§ **WORK TASK**: Copy the records word for word. Pictures do not go in.

§ **INPUT DATA**:
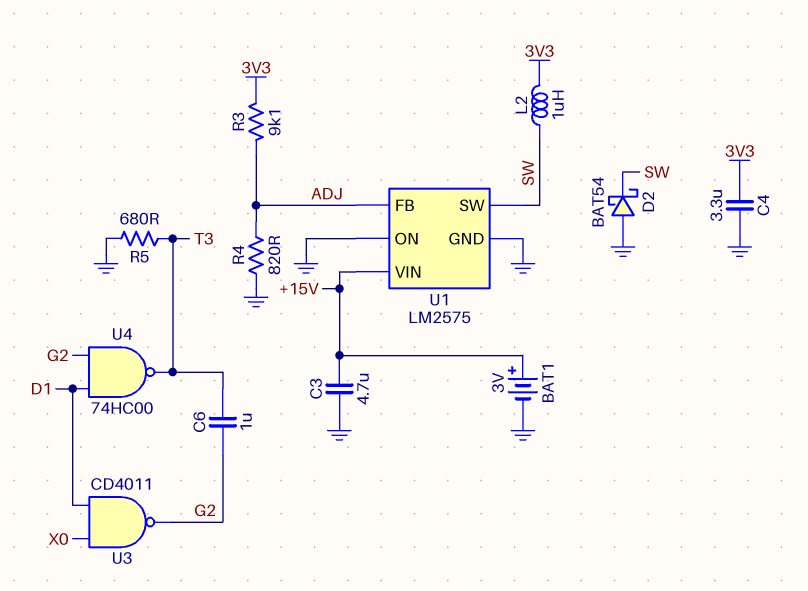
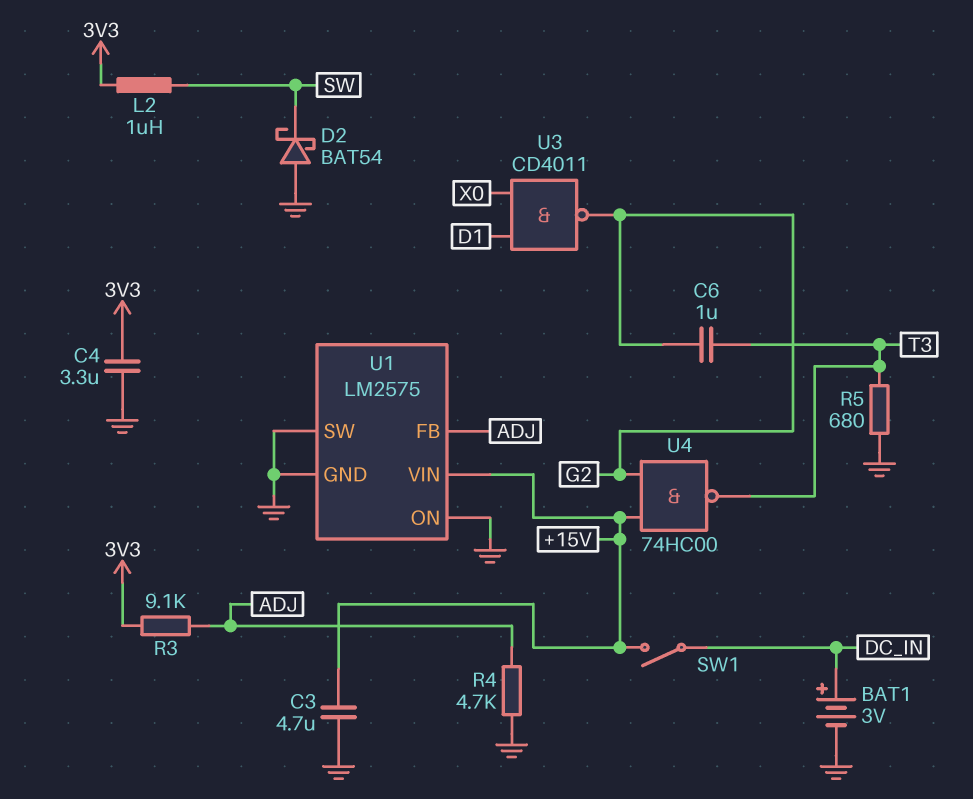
BAT1: 3V (plus +15V, minus GND) -> 3V (plus DC_IN, minus GND)
R4: 820 (ADJ, GND) -> 4.7k (ADJ, GND)
SW1: none -> switch (+15V, DC_IN)
U1 pin SW: SW -> GND
U4: NAND 74HC00 (in D1, in G2, out T3) -> NAND 74HC00 (in +15V, in G2, out T3)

§ **WRITTEN ANSWER**:
BAT1: 3V (plus +15V, minus GND) -> 3V (plus DC_IN, minus GND)
R4: 820 (ADJ, GND) -> 4.7k (ADJ, GND)
SW1: none -> switch (+15V, DC_IN)
U1 pin SW: SW -> GND
U4: NAND 74HC00 (in D1, in G2, out T3) -> NAND 74HC00 (in +15V, in G2, out T3)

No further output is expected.